╭──
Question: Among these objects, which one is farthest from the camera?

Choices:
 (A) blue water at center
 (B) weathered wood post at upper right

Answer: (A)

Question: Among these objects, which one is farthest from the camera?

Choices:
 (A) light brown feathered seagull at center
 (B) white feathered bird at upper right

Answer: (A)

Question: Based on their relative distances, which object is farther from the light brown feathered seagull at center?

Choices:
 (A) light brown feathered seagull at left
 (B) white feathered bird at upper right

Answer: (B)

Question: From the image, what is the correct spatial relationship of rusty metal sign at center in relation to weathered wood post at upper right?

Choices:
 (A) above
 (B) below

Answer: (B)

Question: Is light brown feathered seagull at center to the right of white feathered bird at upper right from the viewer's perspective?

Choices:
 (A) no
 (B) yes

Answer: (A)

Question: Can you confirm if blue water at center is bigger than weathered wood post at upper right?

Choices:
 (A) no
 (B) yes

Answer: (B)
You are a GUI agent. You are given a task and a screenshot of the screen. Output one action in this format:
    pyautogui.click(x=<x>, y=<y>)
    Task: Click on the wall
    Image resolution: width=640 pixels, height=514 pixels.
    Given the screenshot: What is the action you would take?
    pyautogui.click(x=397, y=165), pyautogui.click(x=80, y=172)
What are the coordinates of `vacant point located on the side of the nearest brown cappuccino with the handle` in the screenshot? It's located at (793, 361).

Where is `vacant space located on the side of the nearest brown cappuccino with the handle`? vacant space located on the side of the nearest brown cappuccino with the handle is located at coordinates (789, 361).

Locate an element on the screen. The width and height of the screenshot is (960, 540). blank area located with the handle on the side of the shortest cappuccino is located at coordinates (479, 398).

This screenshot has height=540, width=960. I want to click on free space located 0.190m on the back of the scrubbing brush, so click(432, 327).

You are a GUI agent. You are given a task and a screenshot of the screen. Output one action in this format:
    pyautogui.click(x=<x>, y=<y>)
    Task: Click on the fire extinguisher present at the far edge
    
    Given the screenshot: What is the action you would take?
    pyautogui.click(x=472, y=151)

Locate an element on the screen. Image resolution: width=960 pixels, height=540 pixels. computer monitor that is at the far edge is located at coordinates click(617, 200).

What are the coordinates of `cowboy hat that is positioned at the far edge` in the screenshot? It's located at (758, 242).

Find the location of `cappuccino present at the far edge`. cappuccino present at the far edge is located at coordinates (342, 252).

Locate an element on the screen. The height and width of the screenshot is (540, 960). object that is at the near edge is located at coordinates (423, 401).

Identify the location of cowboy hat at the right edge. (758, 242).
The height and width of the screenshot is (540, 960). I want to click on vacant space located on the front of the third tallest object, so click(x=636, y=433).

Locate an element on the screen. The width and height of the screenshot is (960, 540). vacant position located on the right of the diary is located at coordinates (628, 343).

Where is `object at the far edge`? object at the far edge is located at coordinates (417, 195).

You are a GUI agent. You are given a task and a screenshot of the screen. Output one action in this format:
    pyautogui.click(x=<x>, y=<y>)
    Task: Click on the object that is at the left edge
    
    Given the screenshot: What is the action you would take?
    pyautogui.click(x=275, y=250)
╰──
### Problem details
Copy all of the material above, word for word and line for line, from start to finish.

### Problem solution
Question: Among these objects, which one is farthest from the camera?

Choices:
 (A) blue water at center
 (B) weathered wood post at upper right

Answer: (A)

Question: Among these objects, which one is farthest from the camera?

Choices:
 (A) light brown feathered seagull at center
 (B) white feathered bird at upper right

Answer: (A)

Question: Based on their relative distances, which object is farther from the light brown feathered seagull at center?

Choices:
 (A) light brown feathered seagull at left
 (B) white feathered bird at upper right

Answer: (B)

Question: From the image, what is the correct spatial relationship of rusty metal sign at center in relation to weathered wood post at upper right?

Choices:
 (A) above
 (B) below

Answer: (B)

Question: Is light brown feathered seagull at center to the right of white feathered bird at upper right from the viewer's perspective?

Choices:
 (A) no
 (B) yes

Answer: (A)

Question: Can you confirm if blue water at center is bigger than weathered wood post at upper right?

Choices:
 (A) no
 (B) yes

Answer: (B)
You are a GUI agent. You are given a task and a screenshot of the screen. Output one action in this format:
    pyautogui.click(x=<x>, y=<y>)
    Task: Click on the wall
    Image resolution: width=640 pixels, height=514 pixels.
    Given the screenshot: What is the action you would take?
    pyautogui.click(x=397, y=165), pyautogui.click(x=80, y=172)
What are the coordinates of `vacant point located on the side of the nearest brown cappuccino with the handle` in the screenshot? It's located at (793, 361).

Where is `vacant space located on the side of the nearest brown cappuccino with the handle`? vacant space located on the side of the nearest brown cappuccino with the handle is located at coordinates (789, 361).

Locate an element on the screen. The width and height of the screenshot is (960, 540). blank area located with the handle on the side of the shortest cappuccino is located at coordinates (479, 398).

This screenshot has height=540, width=960. I want to click on free space located 0.190m on the back of the scrubbing brush, so click(432, 327).

You are a GUI agent. You are given a task and a screenshot of the screen. Output one action in this format:
    pyautogui.click(x=<x>, y=<y>)
    Task: Click on the fire extinguisher present at the far edge
    
    Given the screenshot: What is the action you would take?
    pyautogui.click(x=472, y=151)

Locate an element on the screen. Image resolution: width=960 pixels, height=540 pixels. computer monitor that is at the far edge is located at coordinates click(617, 200).

What are the coordinates of `cowboy hat that is positioned at the far edge` in the screenshot? It's located at (758, 242).

Find the location of `cappuccino present at the far edge`. cappuccino present at the far edge is located at coordinates (342, 252).

Locate an element on the screen. The height and width of the screenshot is (540, 960). object that is at the near edge is located at coordinates (423, 401).

Identify the location of cowboy hat at the right edge. (758, 242).
The height and width of the screenshot is (540, 960). I want to click on vacant space located on the front of the third tallest object, so click(x=636, y=433).

Locate an element on the screen. The width and height of the screenshot is (960, 540). vacant position located on the right of the diary is located at coordinates (628, 343).

Where is `object at the far edge`? object at the far edge is located at coordinates (417, 195).

You are a GUI agent. You are given a task and a screenshot of the screen. Output one action in this format:
    pyautogui.click(x=<x>, y=<y>)
    Task: Click on the object that is at the left edge
    
    Given the screenshot: What is the action you would take?
    pyautogui.click(x=275, y=250)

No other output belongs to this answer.